→ Image comparison data:
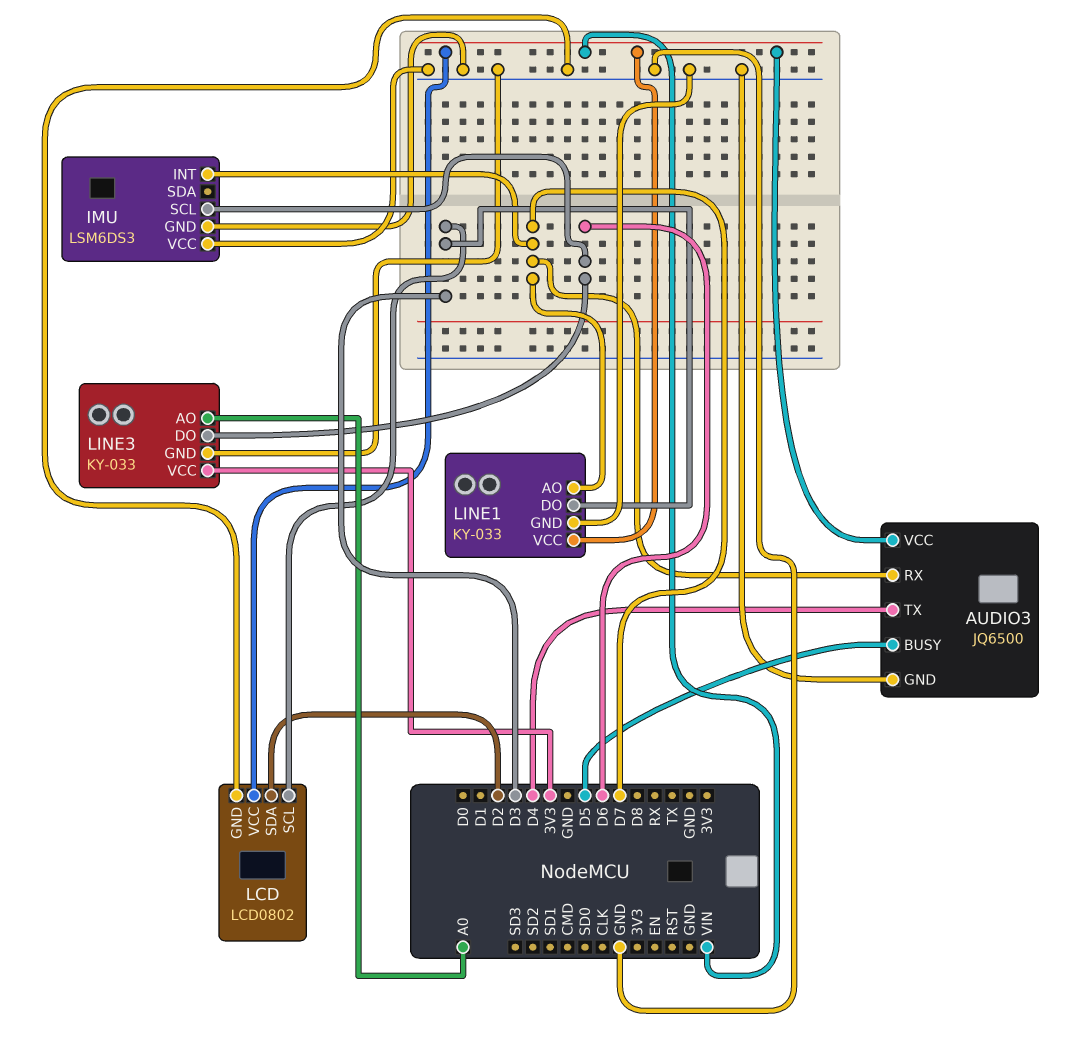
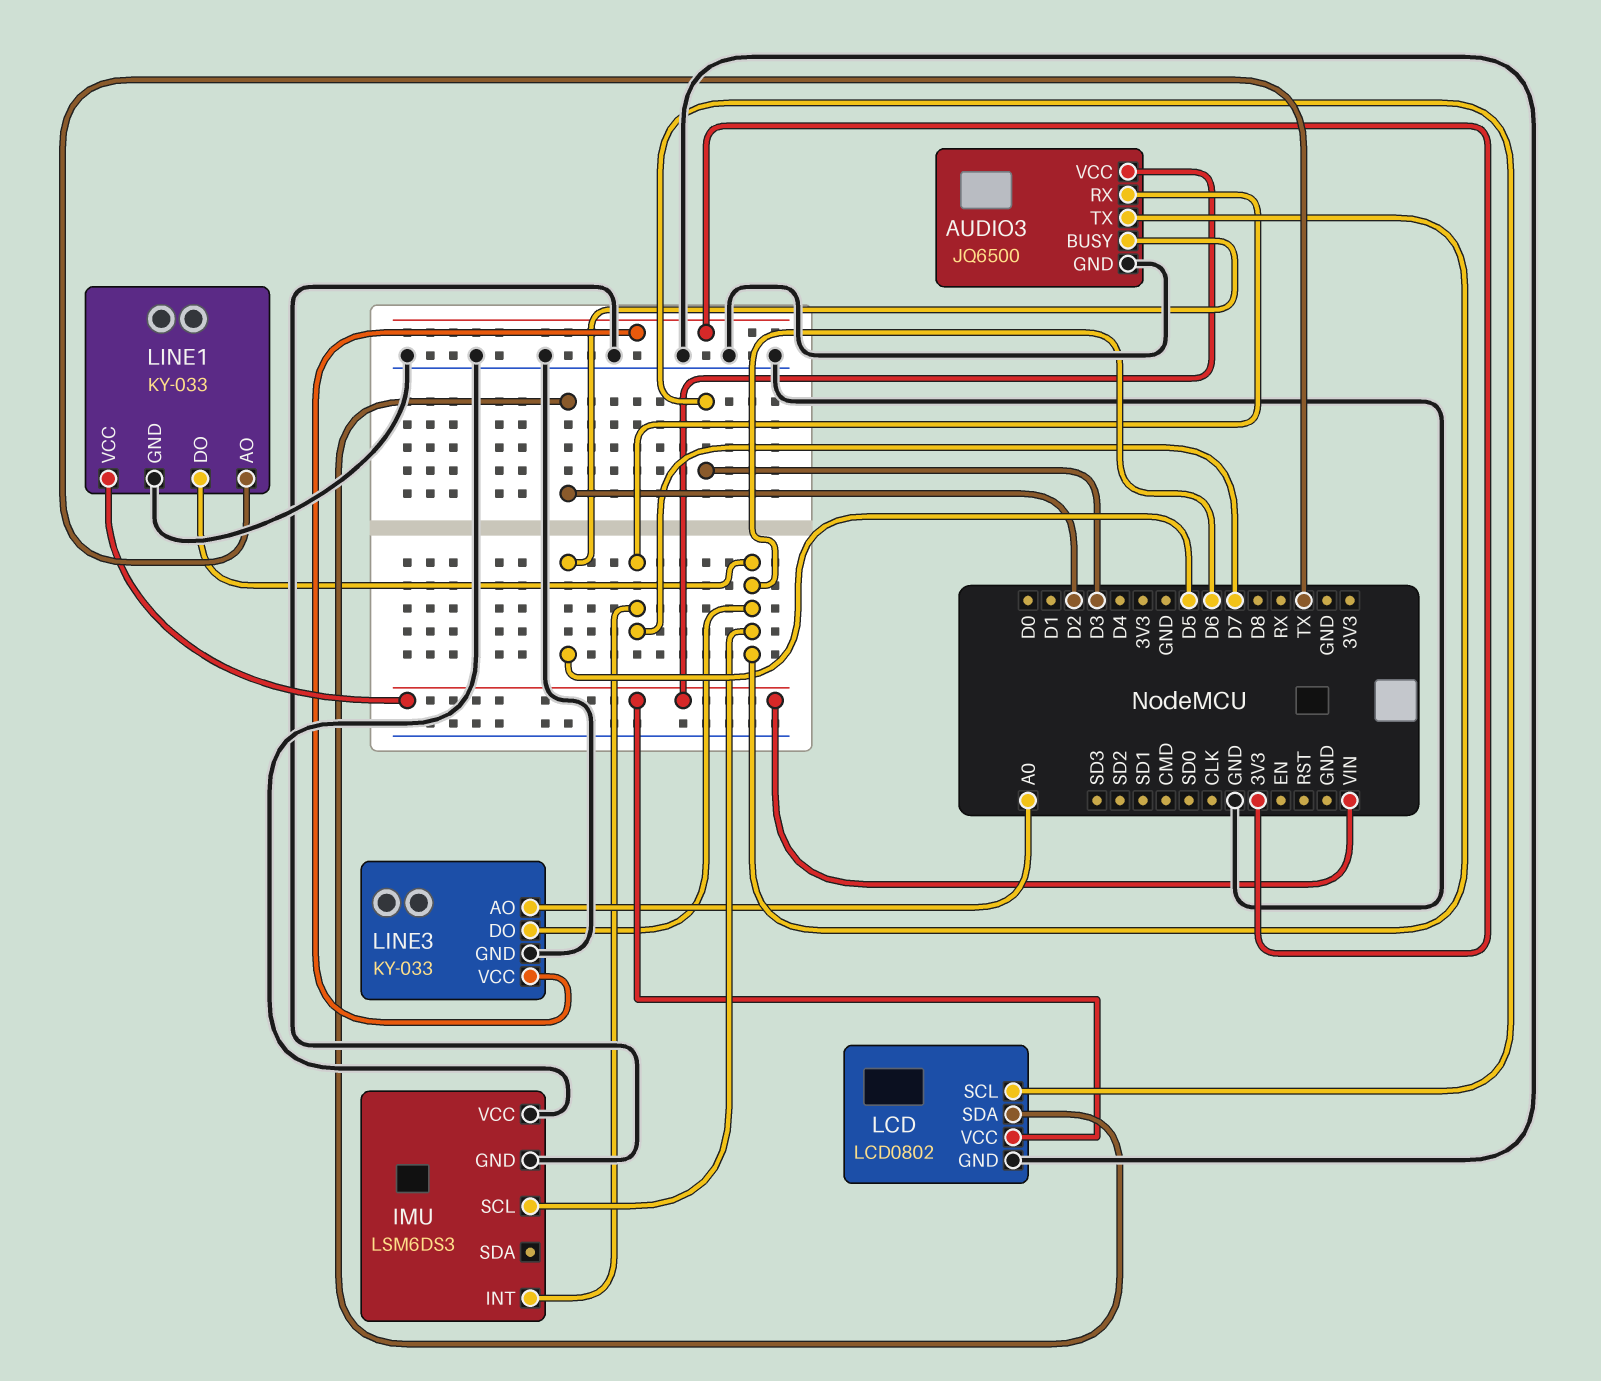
AUDIO3 pin TX: D4 -> D6
LINE1 pin AO: D7 -> TX
LINE1 pin DO: D3 -> D6

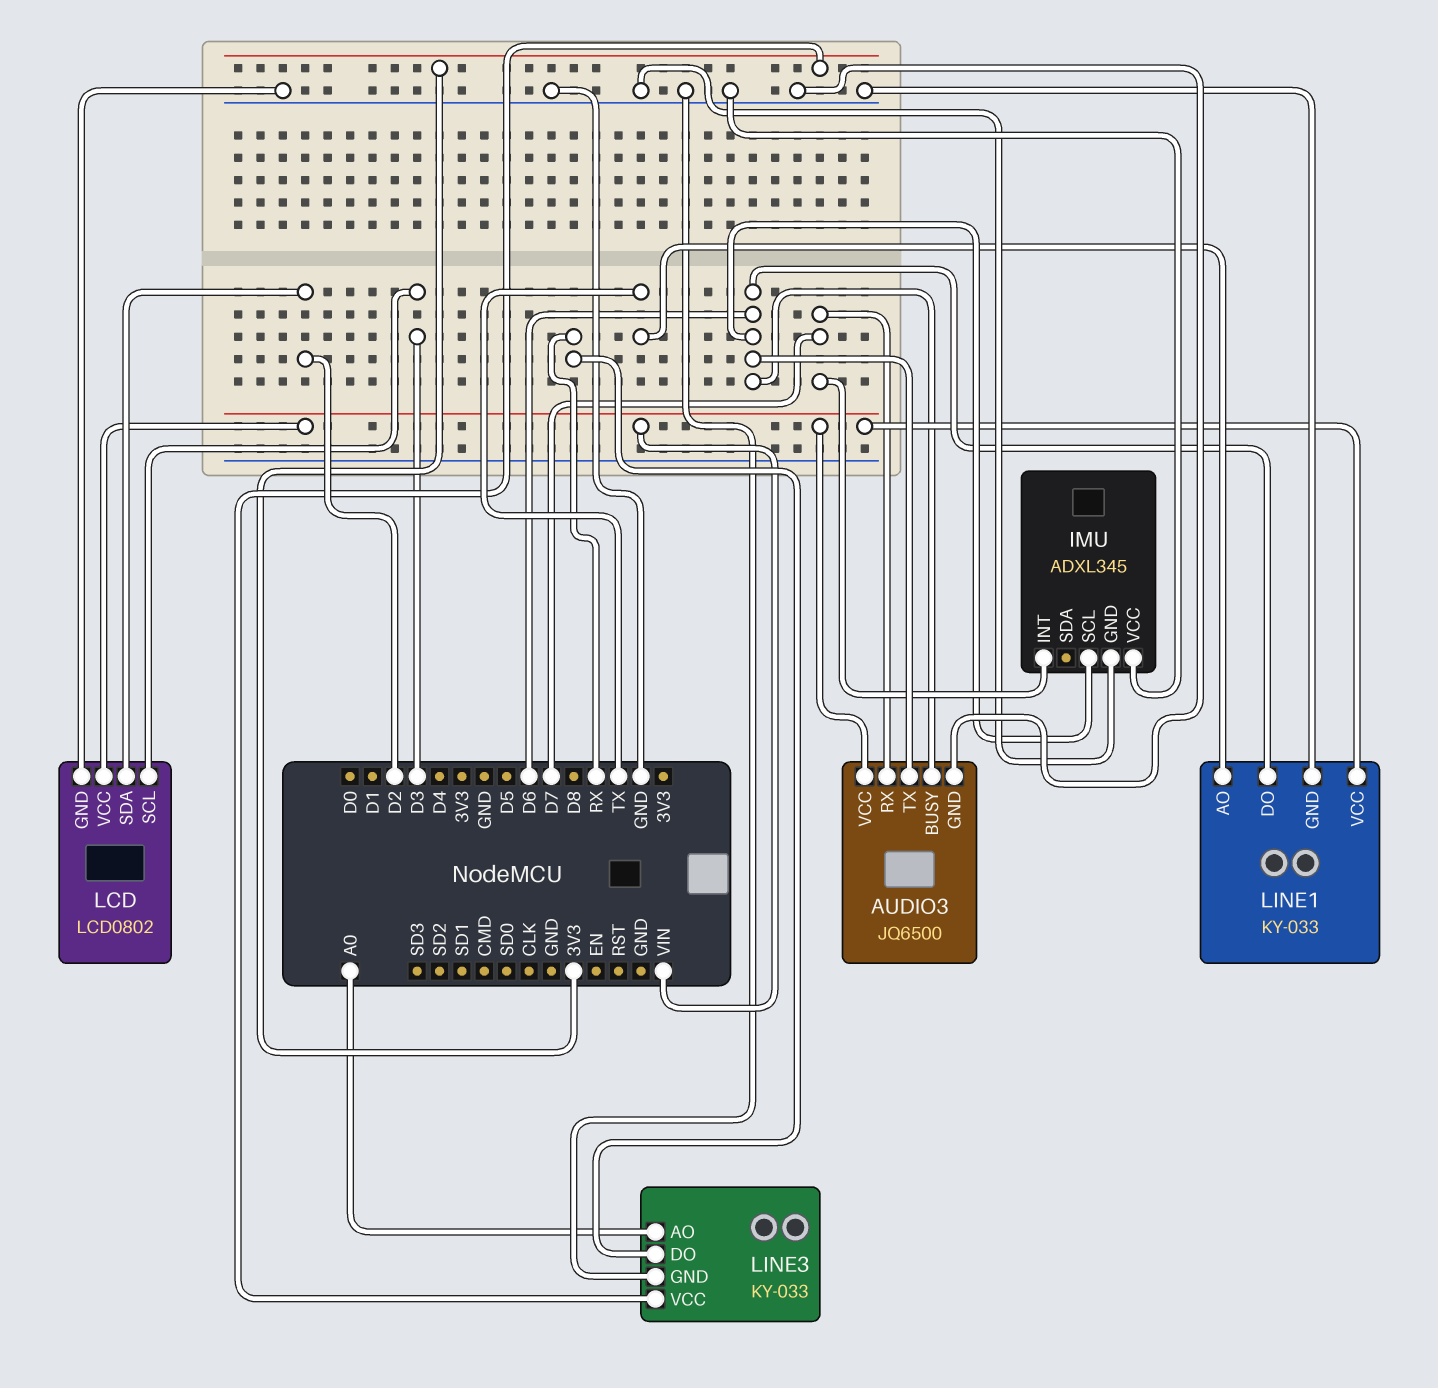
AUDIO3 pin BUSY: D5 -> D6
IMU: LSM6DS3 -> ADXL345
LINE3 pin DO: D6 -> RX

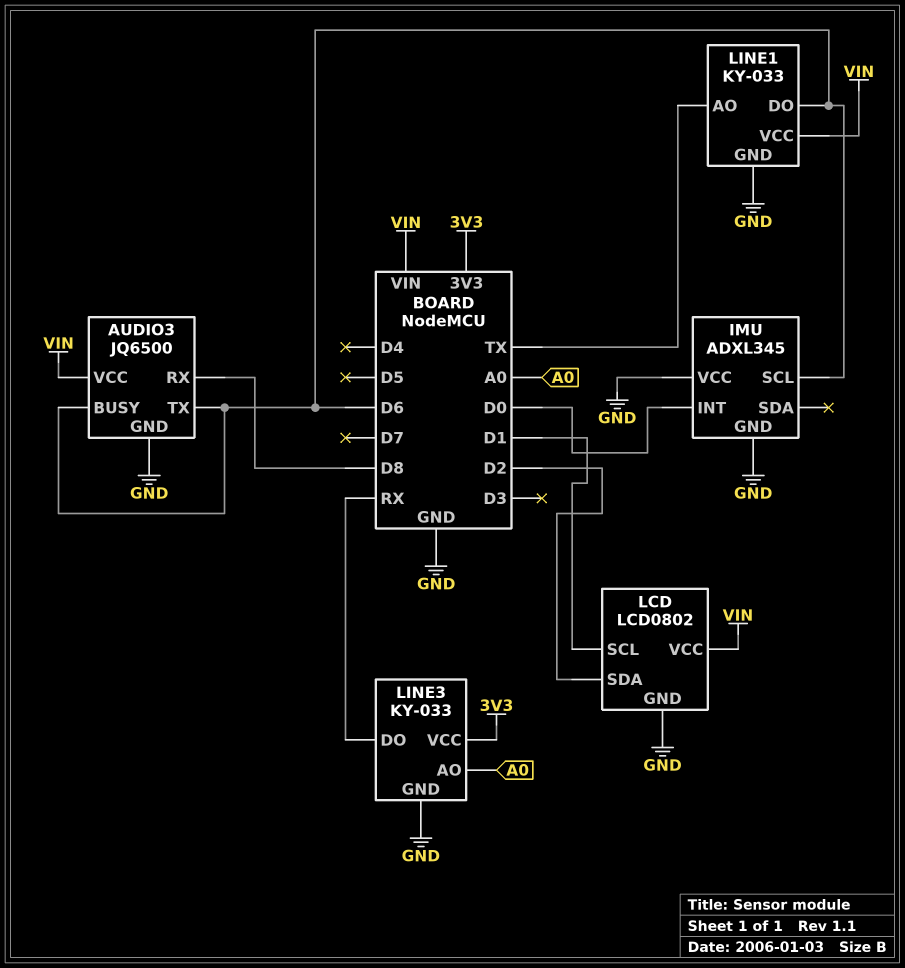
AUDIO3 pin RX: D7 -> D8
IMU pin INT: D7 -> D0
LCD pin SCL: D3 -> D1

→ Prompt: Any pictures above are to be left out. Retype the rest of the records exactly.

→ Exercise output:
AUDIO3 pin TX: D4 -> D6
LINE1 pin AO: D7 -> TX
LINE1 pin DO: D3 -> D6

AUDIO3 pin BUSY: D5 -> D6
IMU: LSM6DS3 -> ADXL345
LINE3 pin DO: D6 -> RX

AUDIO3 pin RX: D7 -> D8
IMU pin INT: D7 -> D0
LCD pin SCL: D3 -> D1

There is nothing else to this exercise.